━━━ Provided data ━━━

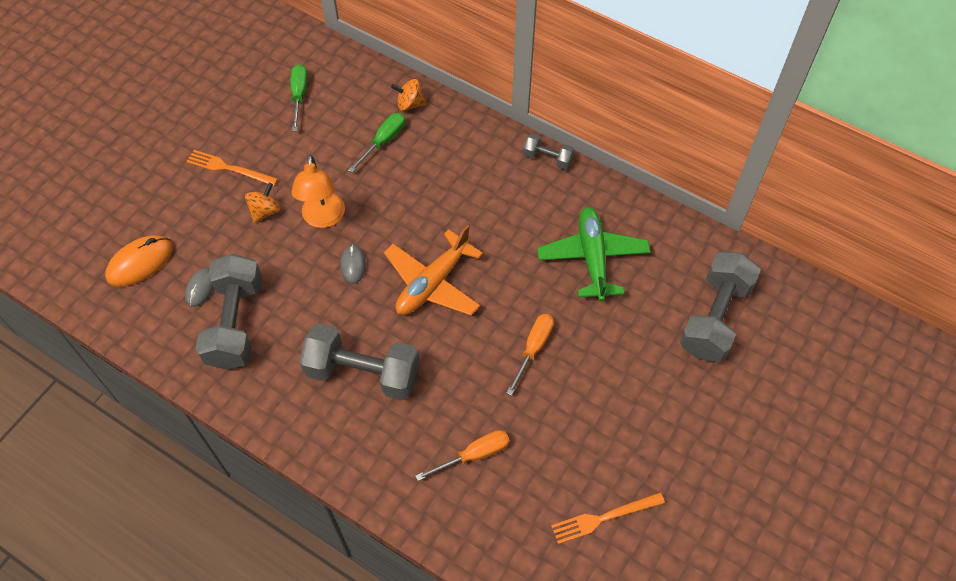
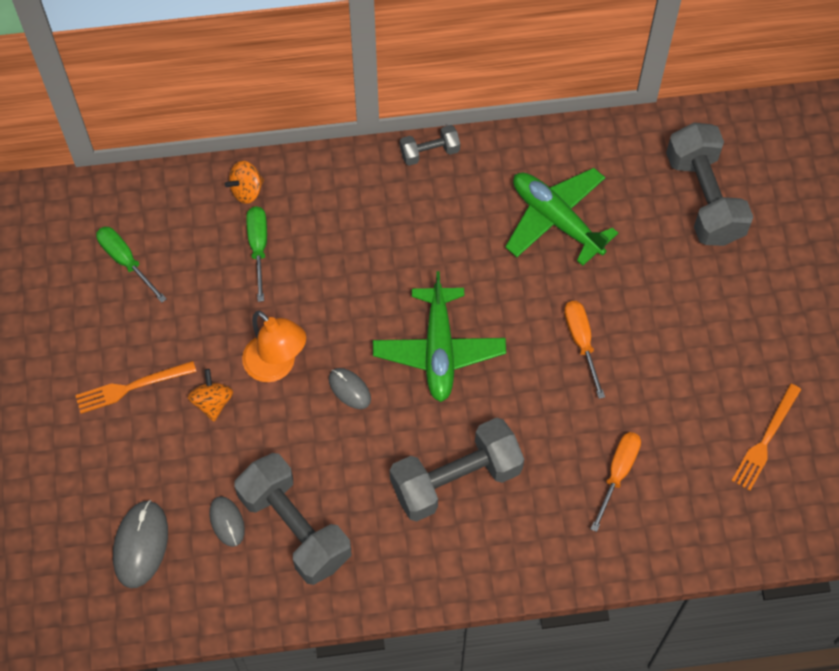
camera: 40 degrees left, 5 degrees up
(140, 262) = (140, 545): orange mouse -> grey mouse
(433, 283) = (439, 350): orange plane -> green plane

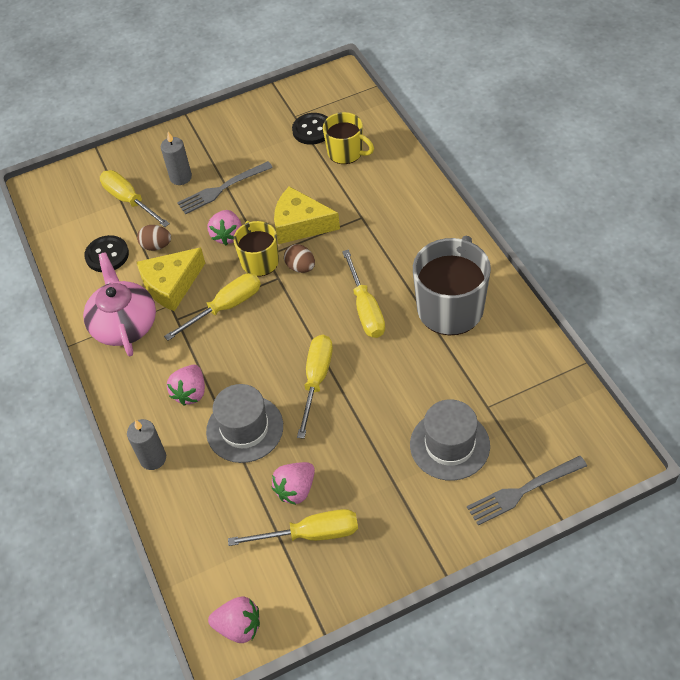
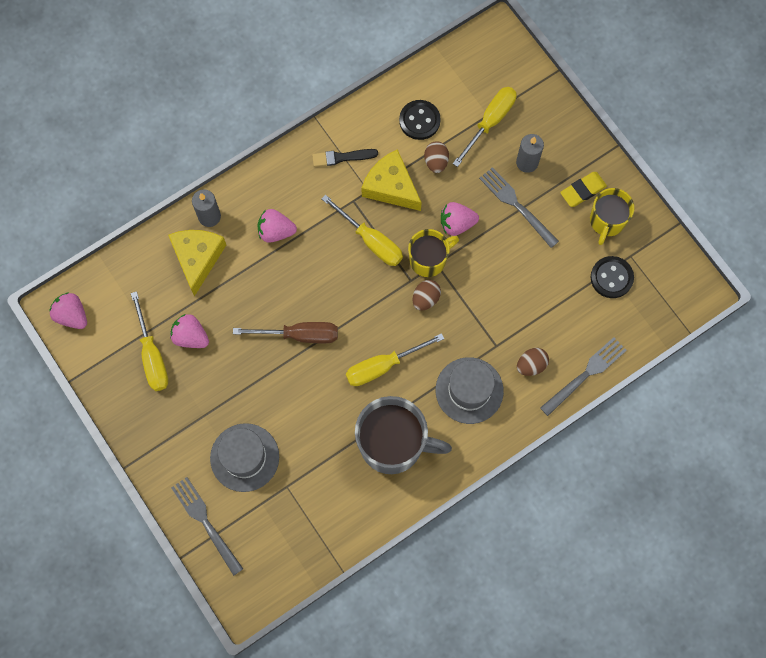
camera: 75 degrees right, 20 degrees up
(124, 324) = (342, 157): pink teapot -> black brush
(222, 141) = (582, 190): none -> yellow eraser
(239, 626) = (72, 315): pink strawberry -> pink strawberry turned 135 degrees clockwise
(245, 428) = (244, 284): grey hat -> grey hat (469, 390)
(300, 225) = (479, 289): yellow cheese -> yellow cheese (197, 258)
(316, 380) = (299, 335): yellow screwdriver -> brown screwdriver
(346, 152) = (583, 317): yellow mug -> yellow mug (607, 221)
(386, 193) = (531, 365): none -> brown egg
(401, 156) = (586, 374): none -> grey fork

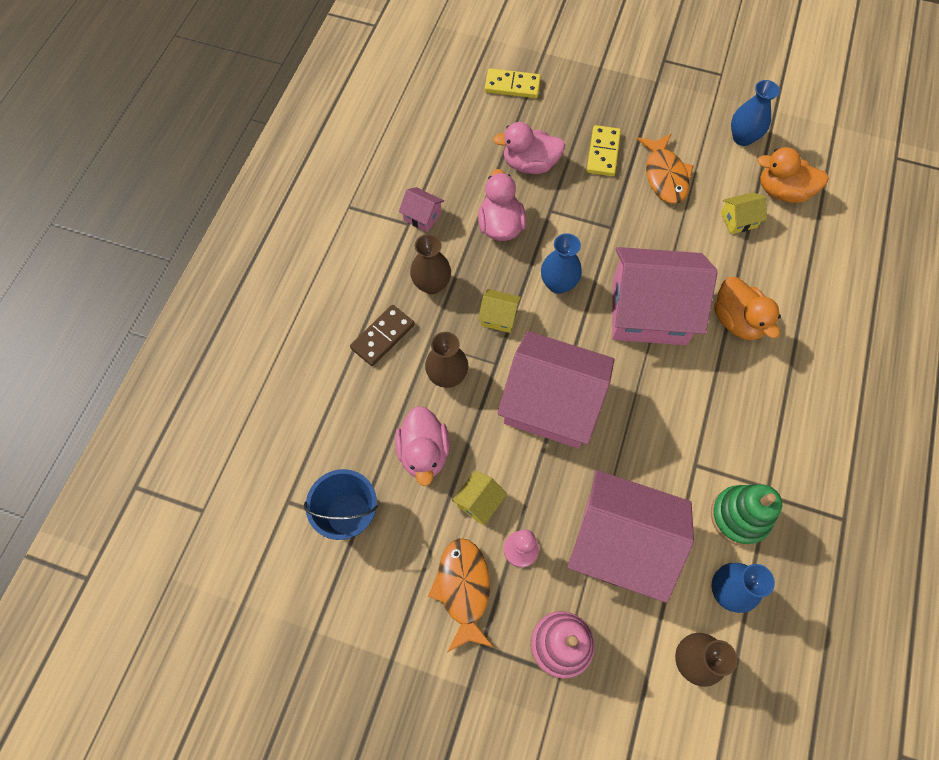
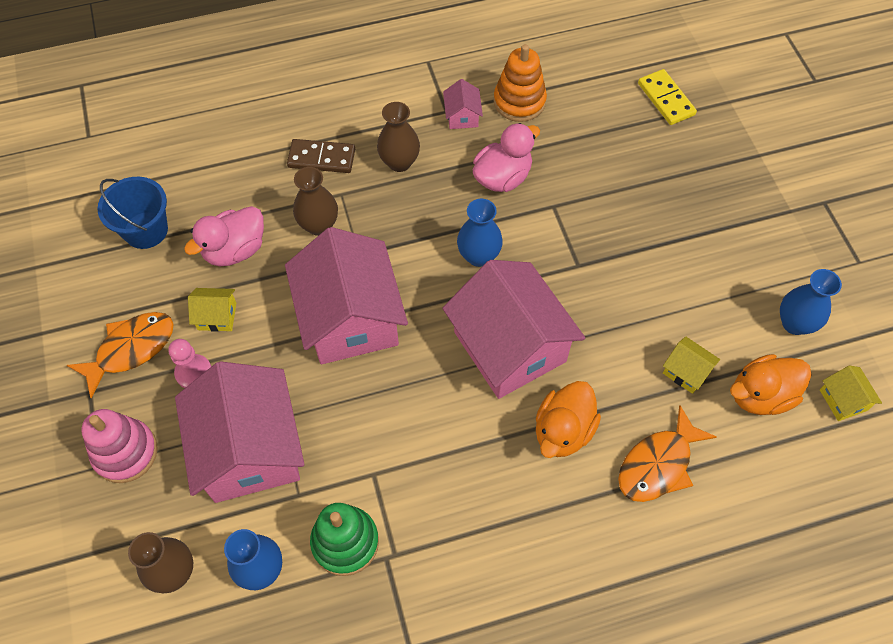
camera: 55 degrees right, 5 degrees down
(440, 172) = (519, 101): none -> orange stacking toy
(499, 317) = (407, 229): yellow house -> yellow house (843, 400)
(530, 164) = (590, 162): pink duck -> none
(603, 152) = (658, 212): yellow domino -> none
(665, 176) = (680, 278): orange fish -> orange fish (658, 464)
(782, 191) = (760, 395): orange duck -> orange duck turned 90 degrees counterclockwise

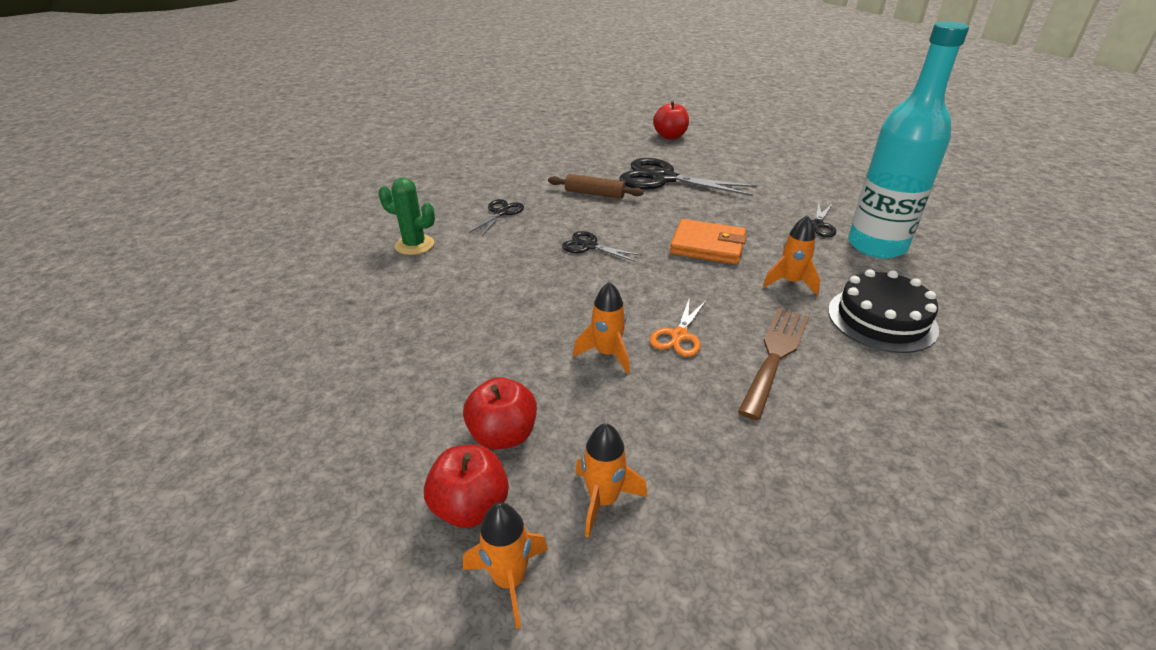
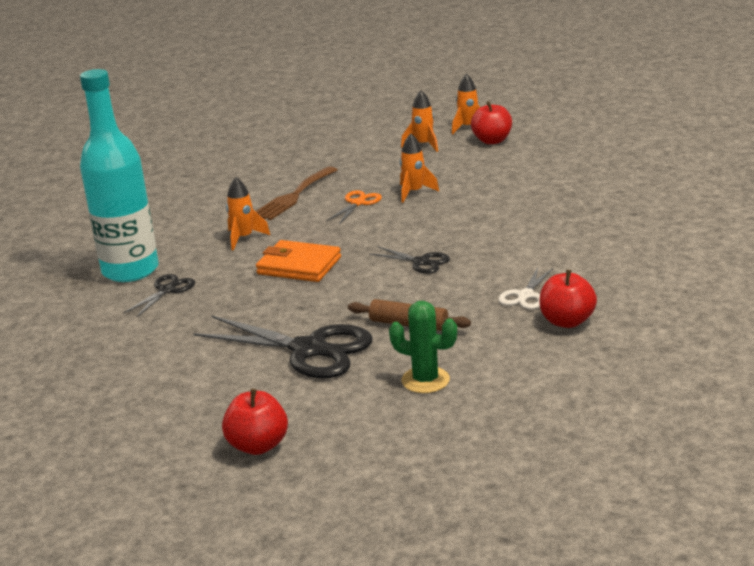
camera: 175 degrees left, 10 degrees down
(414, 245) = (607, 258): green cactus -> green cactus (425, 380)
(500, 213) = (525, 295): black scissors -> white scissors
(503, 435) = (481, 160): red apple -> red apple (566, 321)
(881, 319) = (195, 217): black cake -> none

━━━

• [Exercise prompt]:
Go through the material line by line. Show each line that contains the string "duck".

• [Output below]:
(530, 164) = (590, 162): pink duck -> none
(782, 191) = (760, 395): orange duck -> orange duck turned 90 degrees counterclockwise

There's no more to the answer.